*INSTRUCTIONS TO FOLLOW:* The expected result is the full listing, retyped exactly, without a single picture.

*SUPPLIED DATA:*
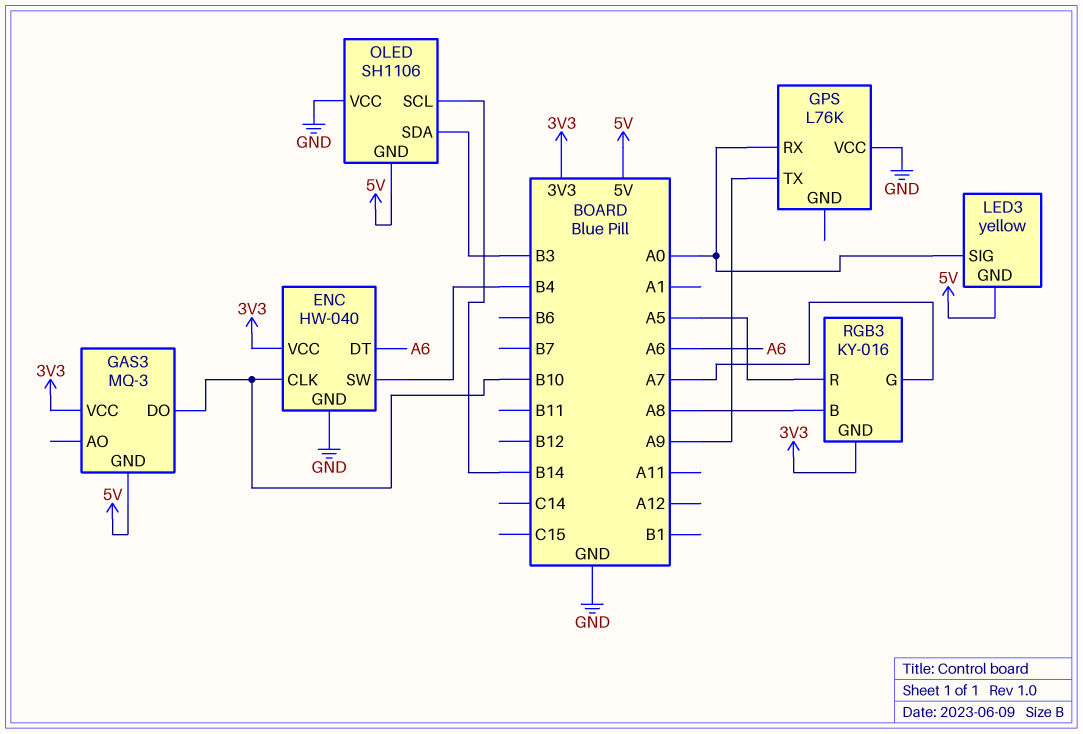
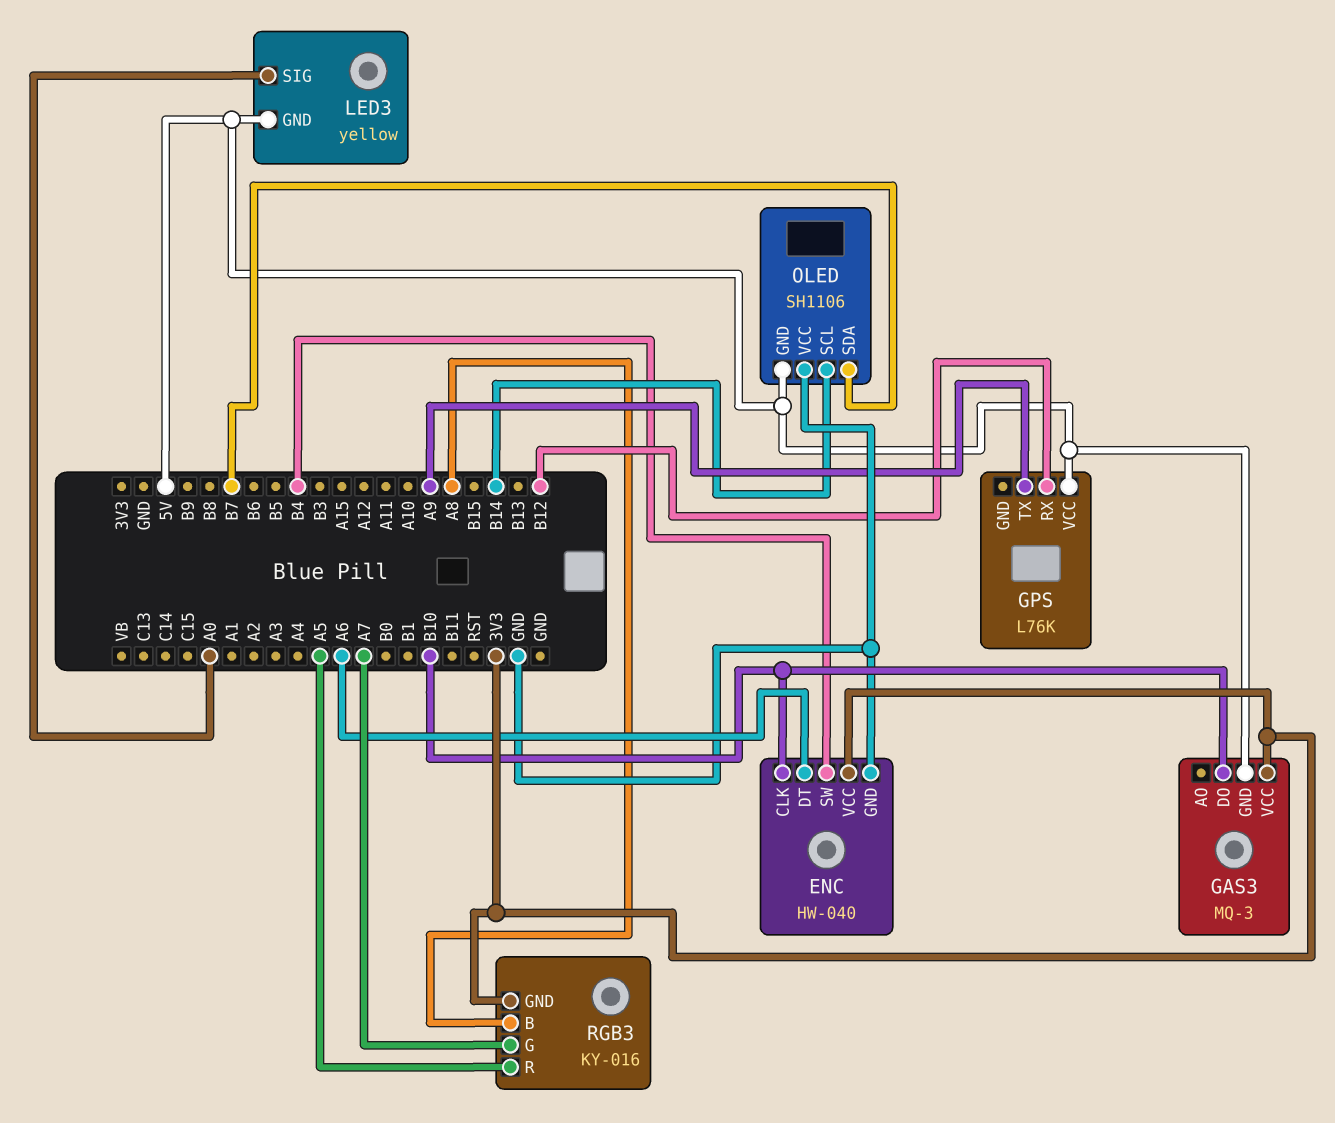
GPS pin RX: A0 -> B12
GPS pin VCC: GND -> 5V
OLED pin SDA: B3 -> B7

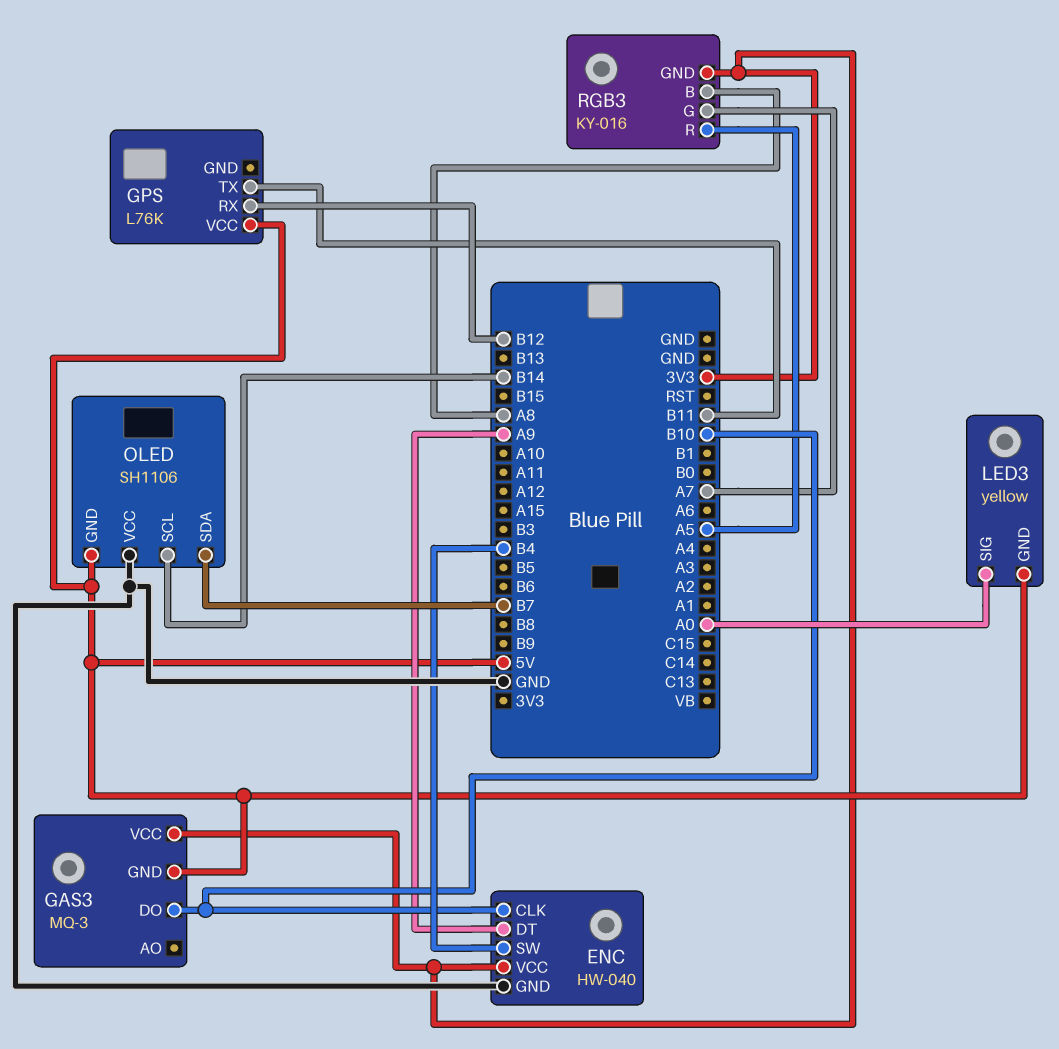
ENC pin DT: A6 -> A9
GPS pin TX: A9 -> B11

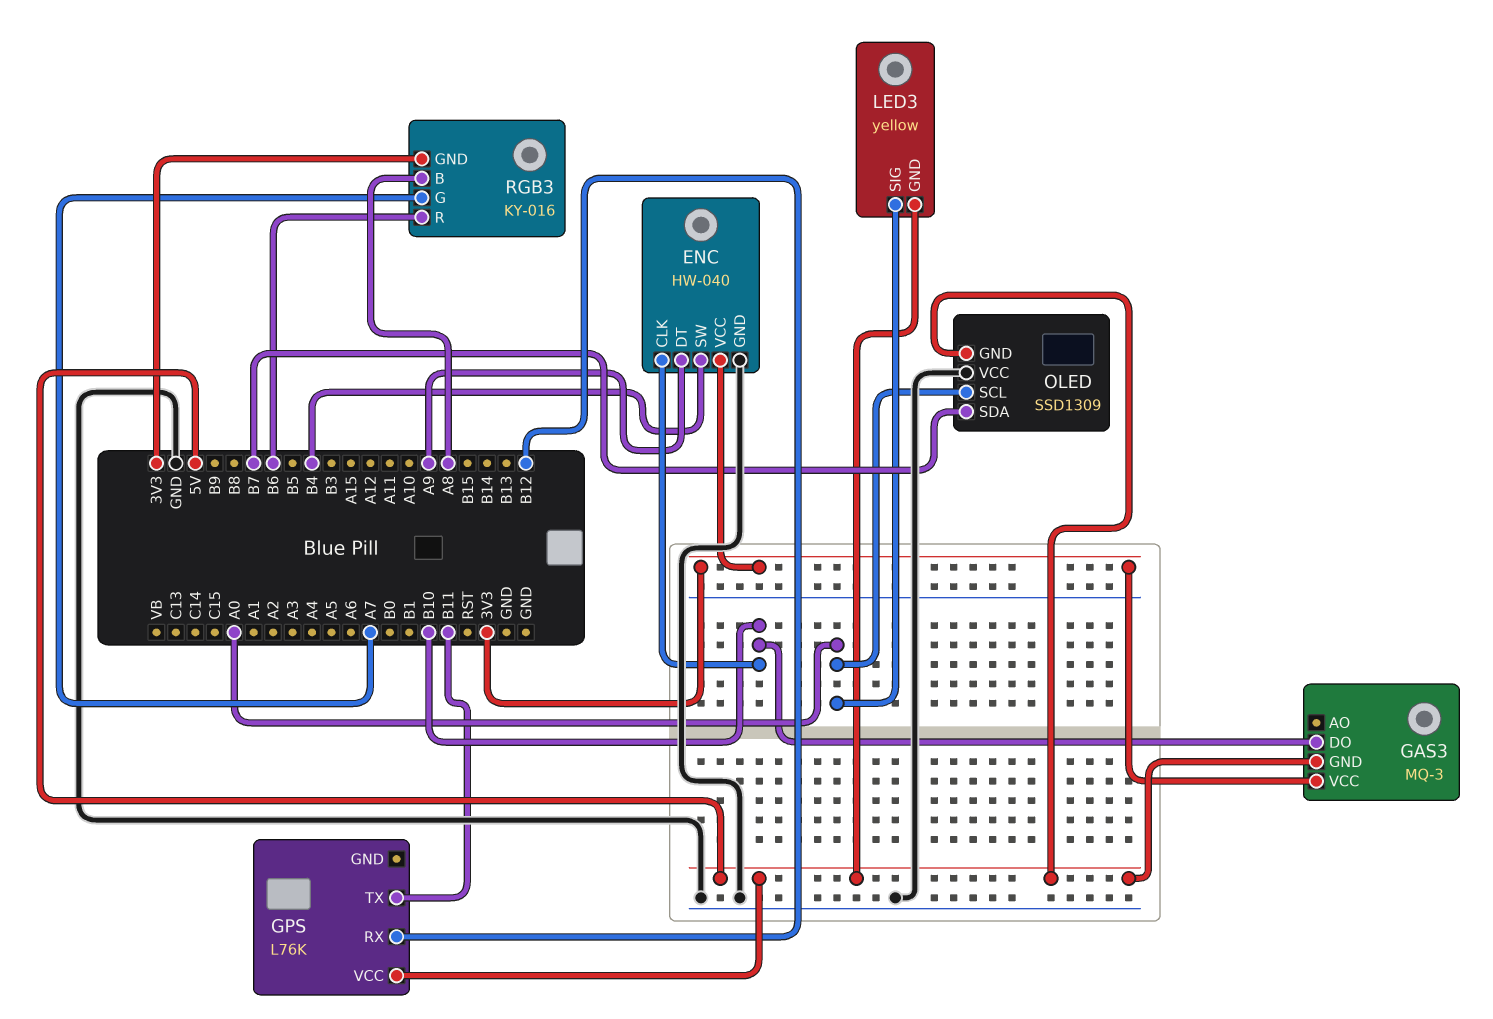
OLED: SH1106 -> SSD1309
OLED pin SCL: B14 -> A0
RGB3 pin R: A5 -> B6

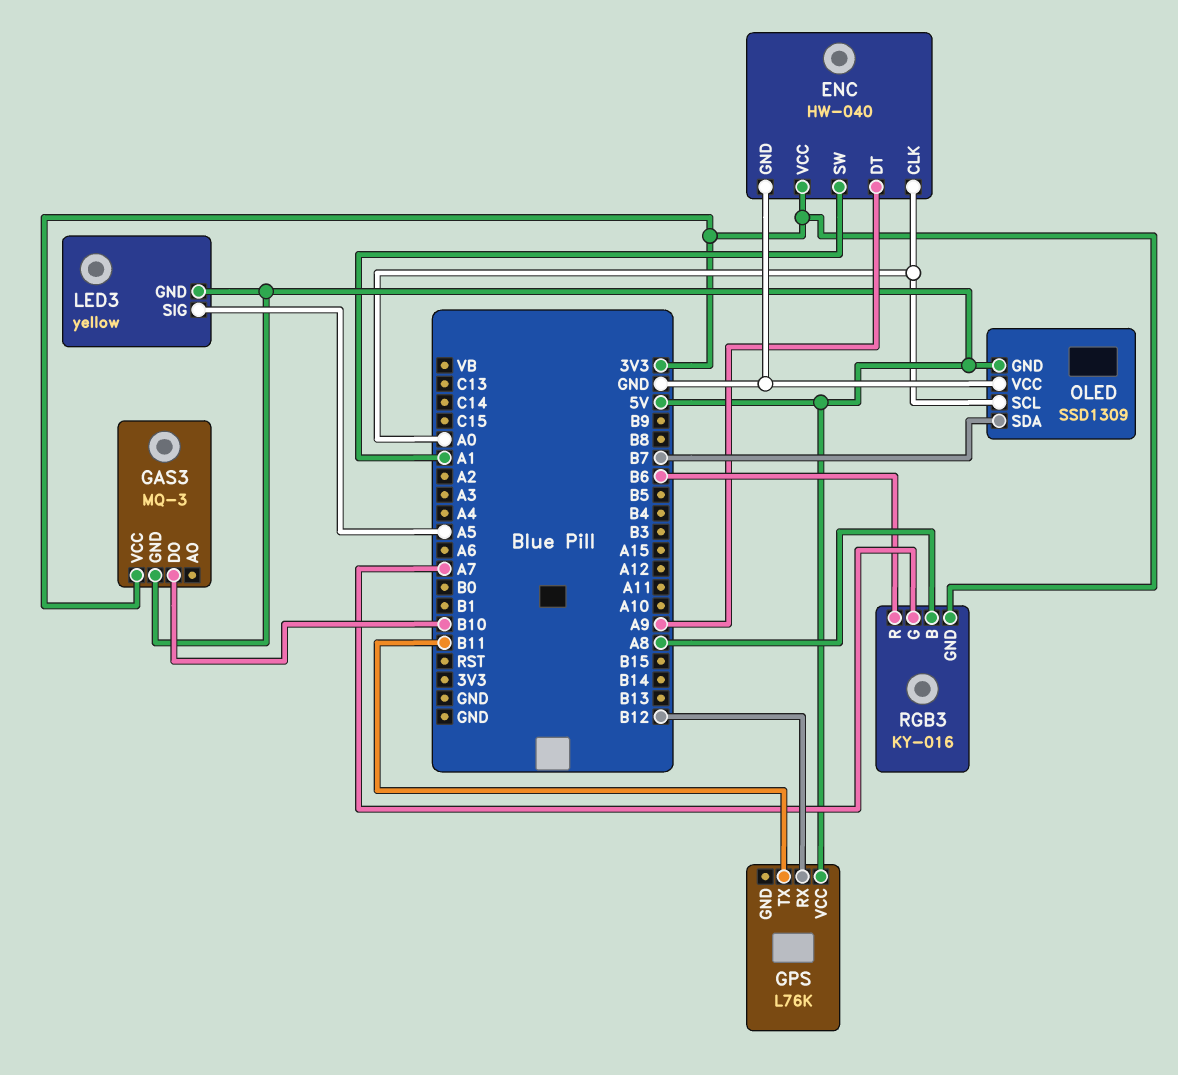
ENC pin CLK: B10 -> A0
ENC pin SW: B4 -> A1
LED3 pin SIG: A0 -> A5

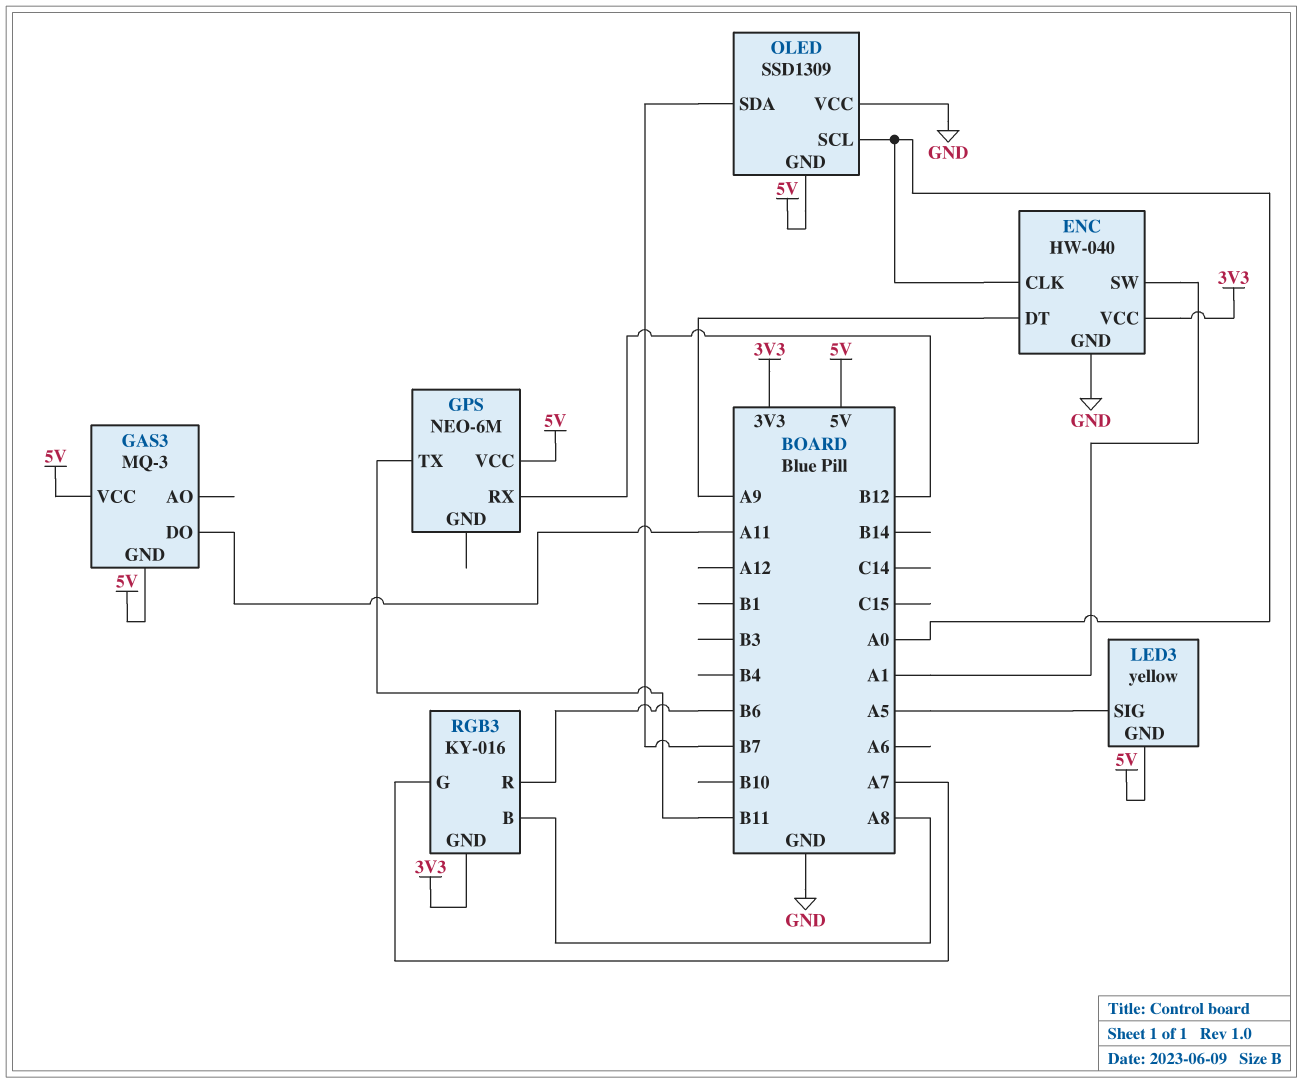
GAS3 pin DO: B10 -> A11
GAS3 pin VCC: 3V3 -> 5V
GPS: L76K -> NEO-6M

*RESULT:*
GPS pin RX: A0 -> B12
GPS pin VCC: GND -> 5V
OLED pin SDA: B3 -> B7

ENC pin DT: A6 -> A9
GPS pin TX: A9 -> B11

OLED: SH1106 -> SSD1309
OLED pin SCL: B14 -> A0
RGB3 pin R: A5 -> B6

ENC pin CLK: B10 -> A0
ENC pin SW: B4 -> A1
LED3 pin SIG: A0 -> A5

GAS3 pin DO: B10 -> A11
GAS3 pin VCC: 3V3 -> 5V
GPS: L76K -> NEO-6M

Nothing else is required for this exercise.